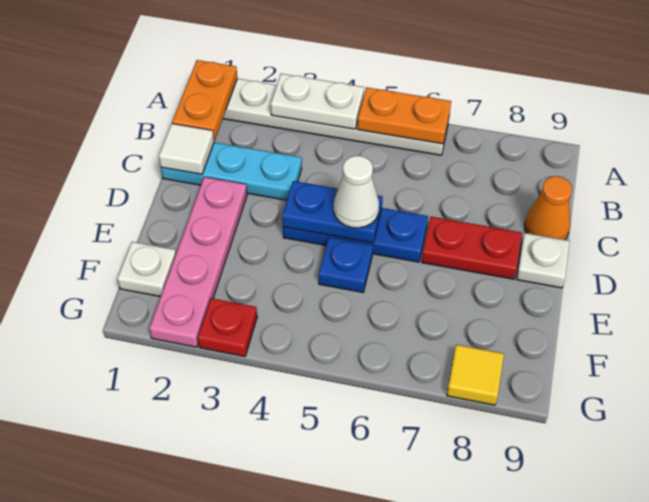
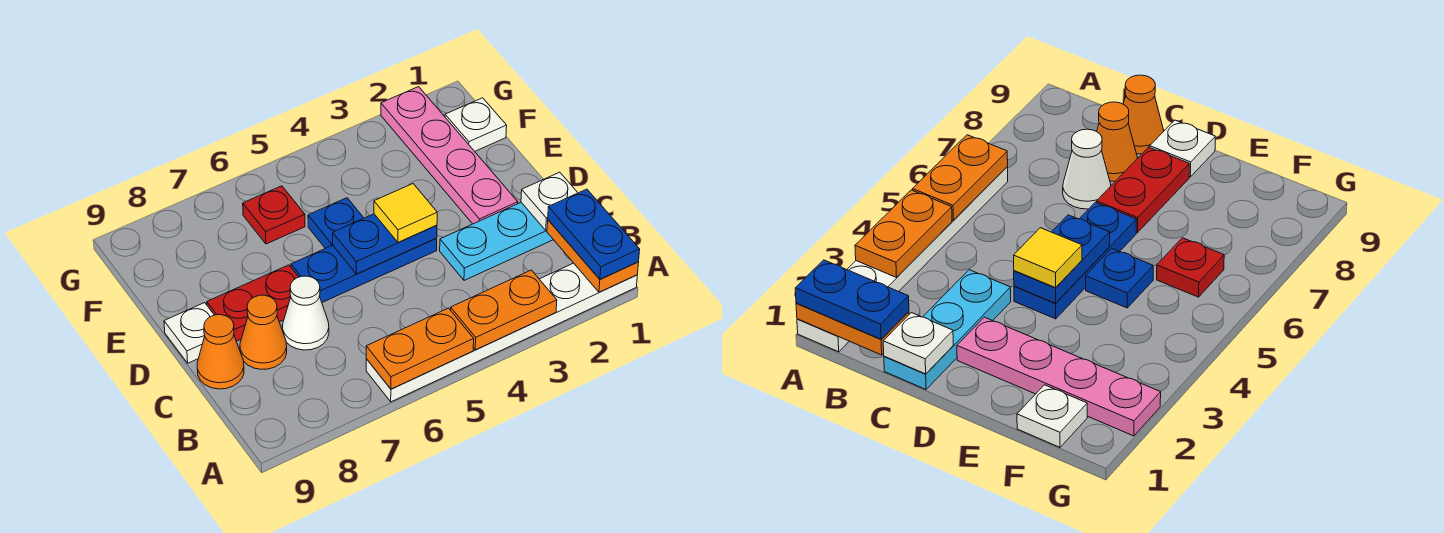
none -> blue 1x2 plate [548,189,640,279]
white 1x2 plate [271,74,364,129] -> orange 1x2 plate [451,270,557,350]
white 1x1 tile [159,124,214,174] -> white 1x1 plate [521,172,578,231]
none -> orange 1x1 cone [240,295,287,369]
white 1x1 cone [334,156,379,228] -> white 1x1 cone moved to [282,276,329,350]
red 1x1 plate [198,298,257,357] -> red 1x1 plate moved to [243,186,305,244]
yellow 1x1 tile [447,345,504,405] -> yellow 1x1 tile moved to [374,184,437,242]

**WORK ORDER:** What is needed is the listing above, repeated verbatim, without its images.

**OUTPUT FOR THIS TASK:**
none -> blue 1x2 plate [548,189,640,279]
white 1x2 plate [271,74,364,129] -> orange 1x2 plate [451,270,557,350]
white 1x1 tile [159,124,214,174] -> white 1x1 plate [521,172,578,231]
none -> orange 1x1 cone [240,295,287,369]
white 1x1 cone [334,156,379,228] -> white 1x1 cone moved to [282,276,329,350]
red 1x1 plate [198,298,257,357] -> red 1x1 plate moved to [243,186,305,244]
yellow 1x1 tile [447,345,504,405] -> yellow 1x1 tile moved to [374,184,437,242]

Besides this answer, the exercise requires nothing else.